## [WORK TASK]
Among the entries below, take the line with "red domino: [54,286,111,306]" and the line with "red house: [347,205,409,273]", and output them and every line between them exactly, with nothing else.

## [EXERCISE MATERIALS]
□ □ □ □ □ □ □
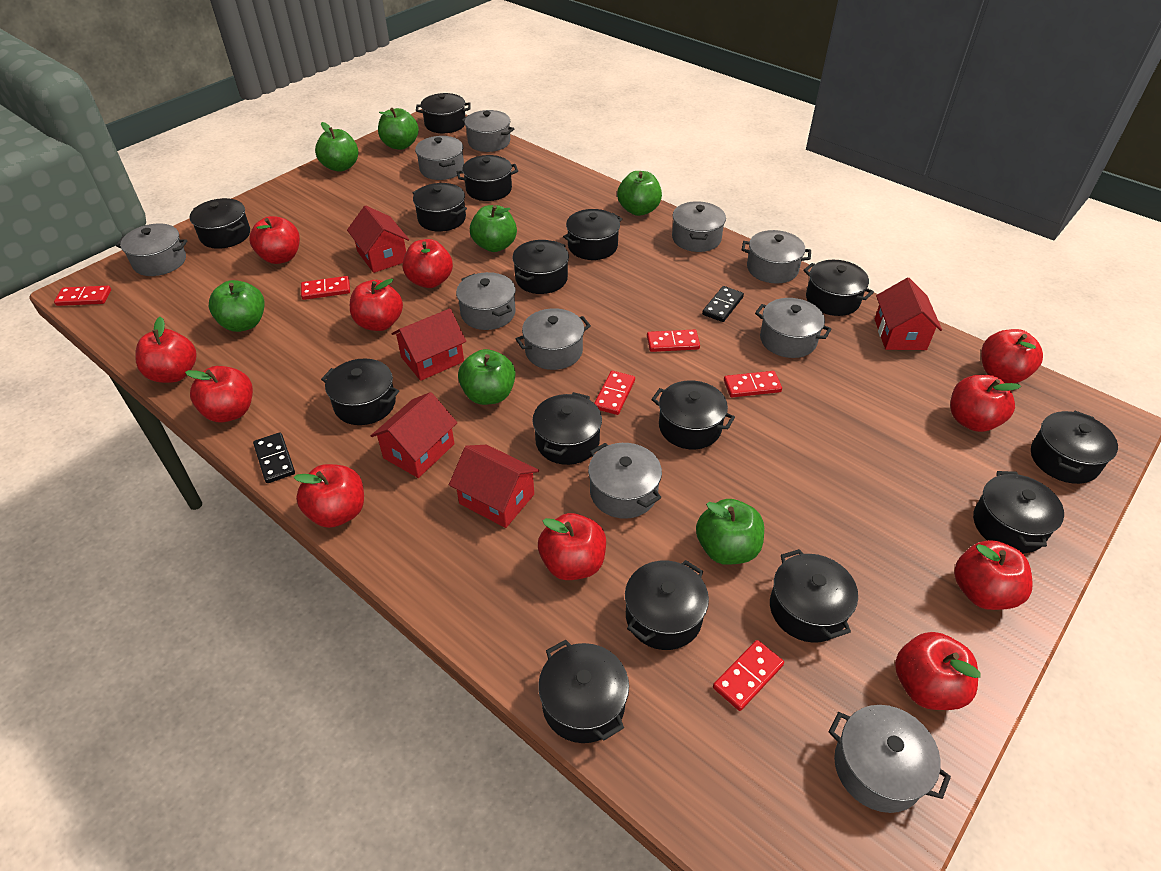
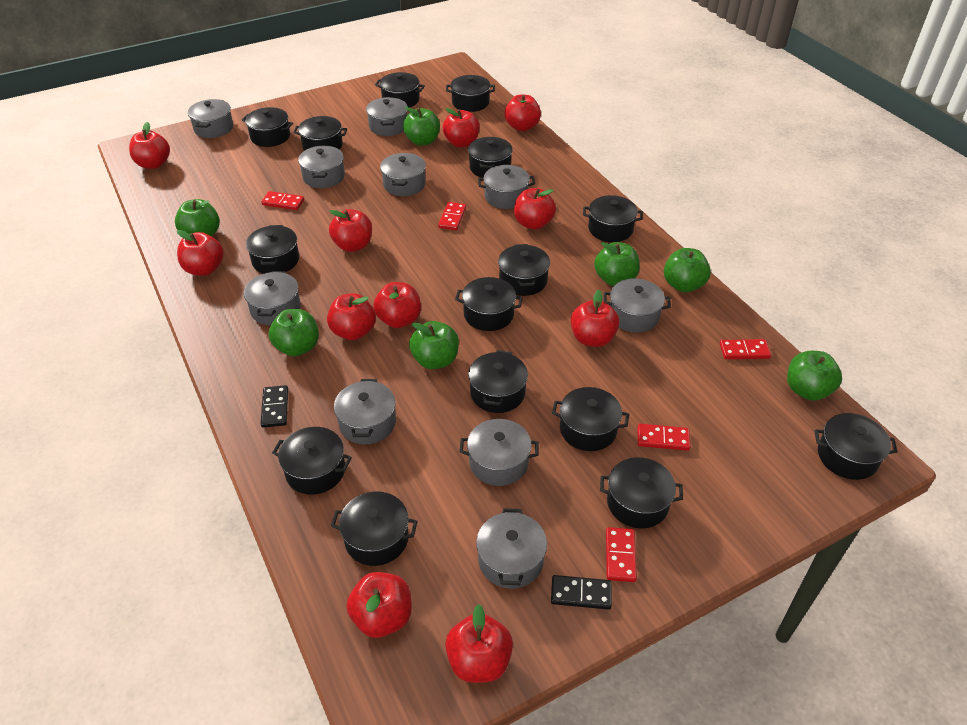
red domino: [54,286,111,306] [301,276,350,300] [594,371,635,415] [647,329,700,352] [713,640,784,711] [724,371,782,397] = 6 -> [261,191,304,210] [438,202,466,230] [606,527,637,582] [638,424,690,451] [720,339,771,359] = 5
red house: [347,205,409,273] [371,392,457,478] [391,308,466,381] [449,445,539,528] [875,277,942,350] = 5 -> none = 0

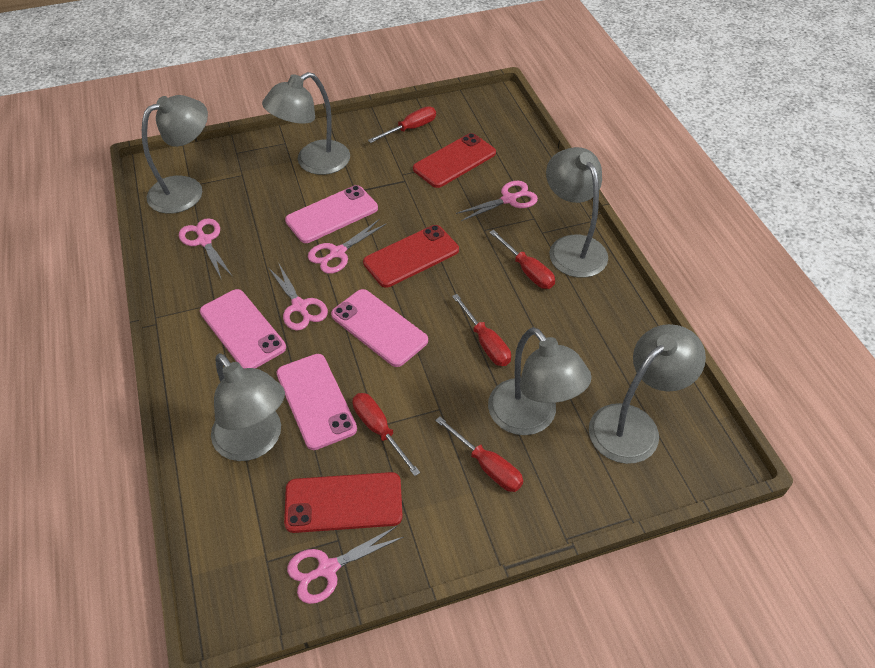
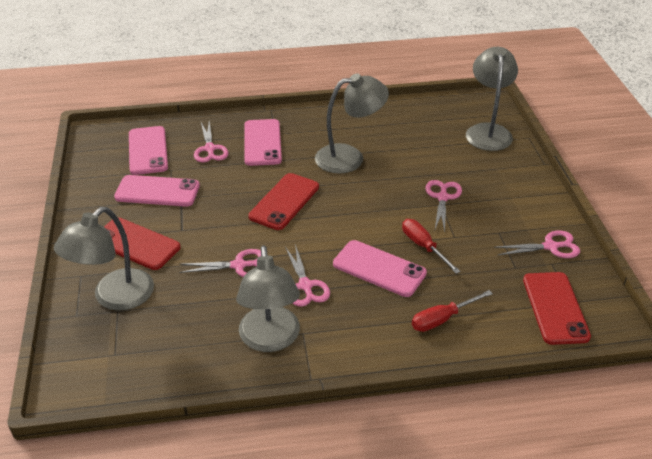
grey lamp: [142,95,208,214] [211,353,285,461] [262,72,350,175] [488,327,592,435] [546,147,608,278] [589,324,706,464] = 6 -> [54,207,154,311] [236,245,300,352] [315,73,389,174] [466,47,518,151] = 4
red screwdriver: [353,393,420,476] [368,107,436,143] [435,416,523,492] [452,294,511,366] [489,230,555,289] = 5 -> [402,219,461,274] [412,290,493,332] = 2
□ □ □ □ □ □ □
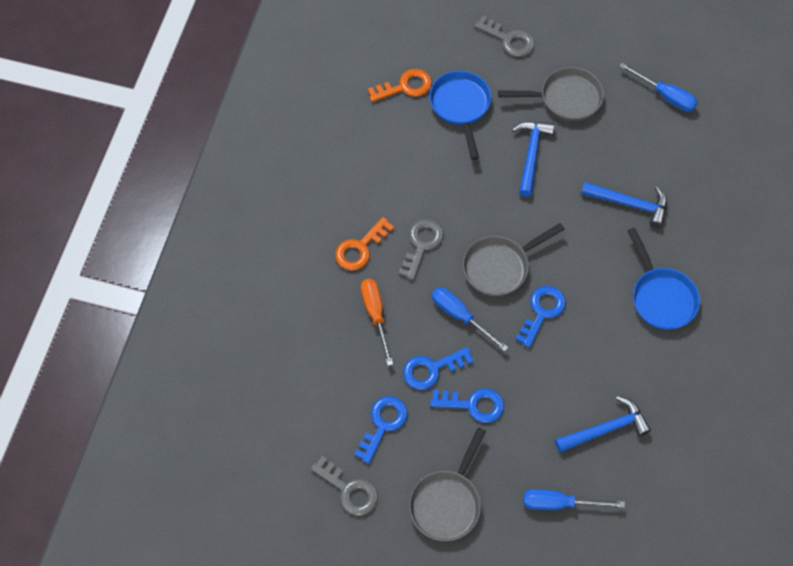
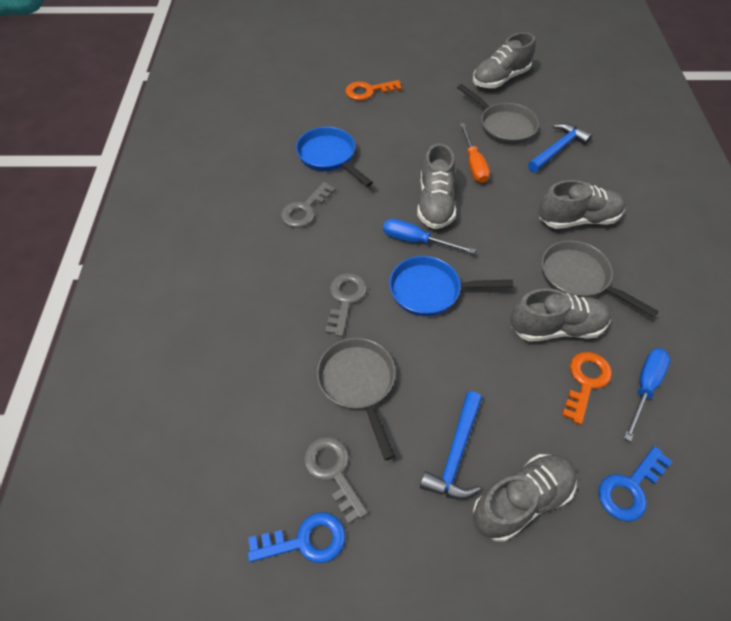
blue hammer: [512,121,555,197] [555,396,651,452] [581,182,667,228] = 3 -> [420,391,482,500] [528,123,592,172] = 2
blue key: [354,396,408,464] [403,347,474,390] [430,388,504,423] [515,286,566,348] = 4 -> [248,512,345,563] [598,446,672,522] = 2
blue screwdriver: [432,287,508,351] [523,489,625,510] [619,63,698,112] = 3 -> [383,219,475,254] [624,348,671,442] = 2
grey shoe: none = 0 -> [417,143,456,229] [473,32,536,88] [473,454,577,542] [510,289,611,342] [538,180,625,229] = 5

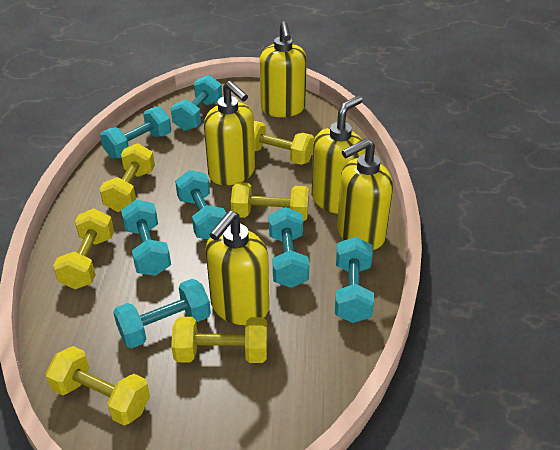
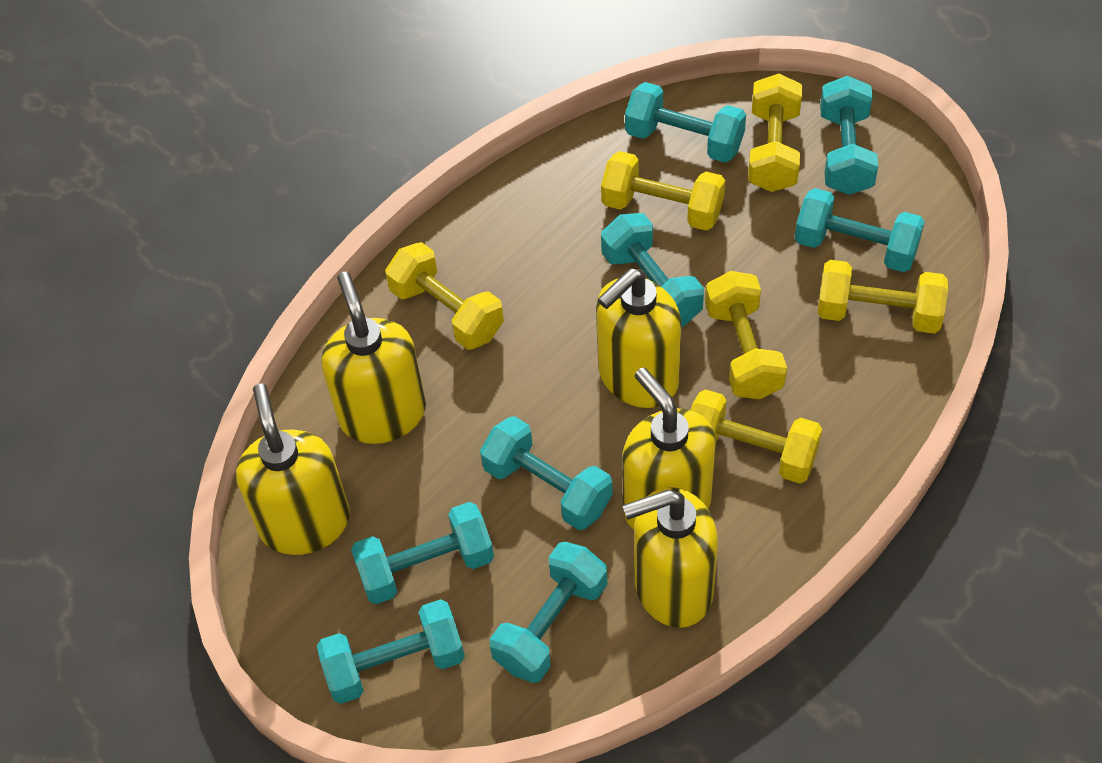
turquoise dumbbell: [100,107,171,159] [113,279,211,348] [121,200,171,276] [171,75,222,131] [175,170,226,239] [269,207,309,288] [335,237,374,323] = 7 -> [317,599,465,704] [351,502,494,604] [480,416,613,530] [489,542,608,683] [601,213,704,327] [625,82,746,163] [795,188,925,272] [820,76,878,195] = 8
□ □ □ □ □ □ □
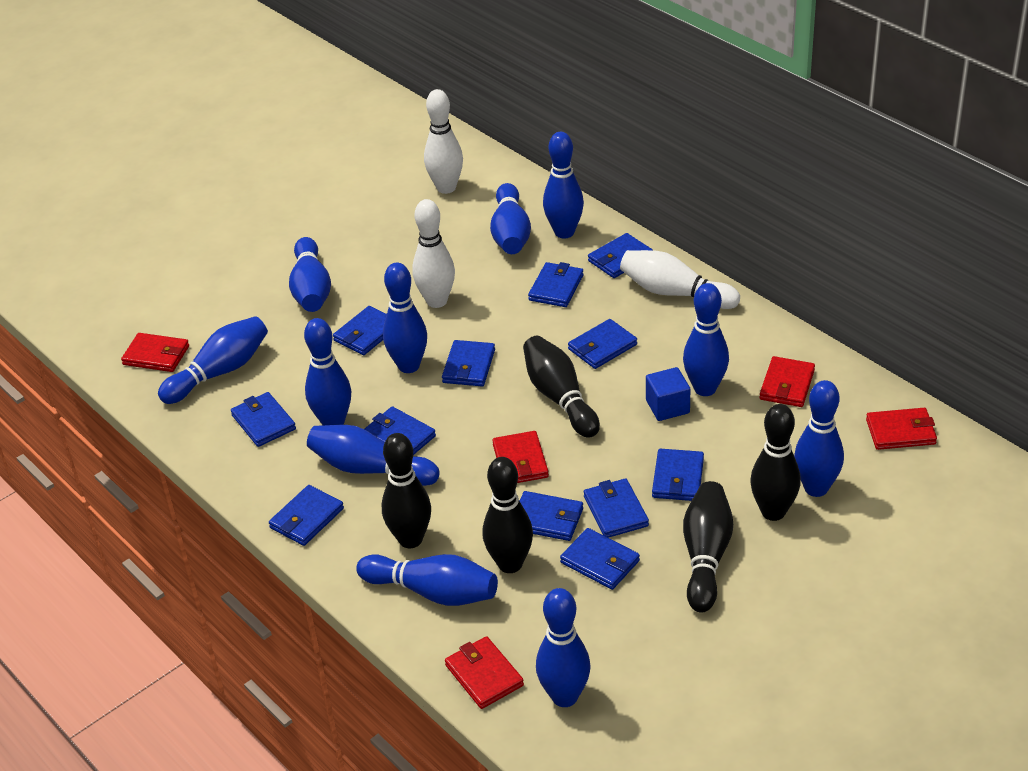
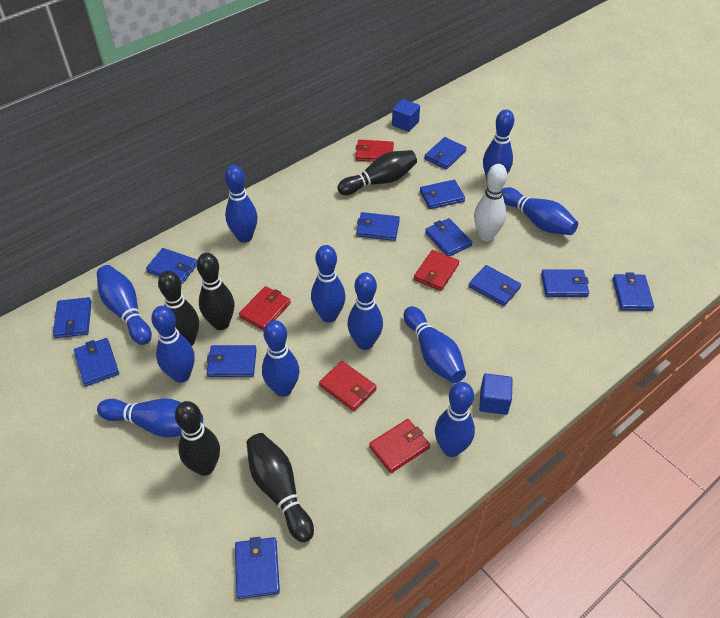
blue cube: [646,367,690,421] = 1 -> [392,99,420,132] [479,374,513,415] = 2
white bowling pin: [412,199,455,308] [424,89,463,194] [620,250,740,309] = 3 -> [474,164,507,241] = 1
□ □ □ □ □ □ □
## [WRITTEN SOLUTION]
red domino: [54,286,111,306] [301,276,350,300] [594,371,635,415] [647,329,700,352] [713,640,784,711] [724,371,782,397] = 6 -> [261,191,304,210] [438,202,466,230] [606,527,637,582] [638,424,690,451] [720,339,771,359] = 5
red house: [347,205,409,273] [371,392,457,478] [391,308,466,381] [449,445,539,528] [875,277,942,350] = 5 -> none = 0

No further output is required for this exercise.